Problem details
Compute how many lines in the data below hold the word "screwdriver", then report that number with nothing else.

Scene content tallies
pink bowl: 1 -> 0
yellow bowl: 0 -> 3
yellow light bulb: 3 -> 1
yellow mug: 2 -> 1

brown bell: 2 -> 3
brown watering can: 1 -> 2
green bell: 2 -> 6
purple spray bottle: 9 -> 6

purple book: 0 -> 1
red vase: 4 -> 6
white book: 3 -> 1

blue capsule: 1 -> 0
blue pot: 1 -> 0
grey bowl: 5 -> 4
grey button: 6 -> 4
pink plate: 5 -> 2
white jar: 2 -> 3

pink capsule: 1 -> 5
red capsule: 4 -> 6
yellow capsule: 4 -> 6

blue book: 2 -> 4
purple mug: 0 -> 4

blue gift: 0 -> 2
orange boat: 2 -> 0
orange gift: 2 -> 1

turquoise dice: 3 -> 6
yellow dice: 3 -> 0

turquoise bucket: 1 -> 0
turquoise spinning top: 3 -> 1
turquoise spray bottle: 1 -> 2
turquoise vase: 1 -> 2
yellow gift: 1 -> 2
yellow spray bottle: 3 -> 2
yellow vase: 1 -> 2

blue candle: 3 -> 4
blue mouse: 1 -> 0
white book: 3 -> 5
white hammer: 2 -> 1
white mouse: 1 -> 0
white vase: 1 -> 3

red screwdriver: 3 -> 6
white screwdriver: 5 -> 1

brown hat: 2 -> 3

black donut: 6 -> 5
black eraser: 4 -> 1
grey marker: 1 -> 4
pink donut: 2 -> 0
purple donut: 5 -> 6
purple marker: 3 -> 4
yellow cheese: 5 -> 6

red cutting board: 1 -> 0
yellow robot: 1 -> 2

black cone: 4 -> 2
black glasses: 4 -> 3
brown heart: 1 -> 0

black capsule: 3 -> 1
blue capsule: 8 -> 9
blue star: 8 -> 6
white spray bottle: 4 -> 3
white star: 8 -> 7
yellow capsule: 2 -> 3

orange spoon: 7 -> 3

Finished task
2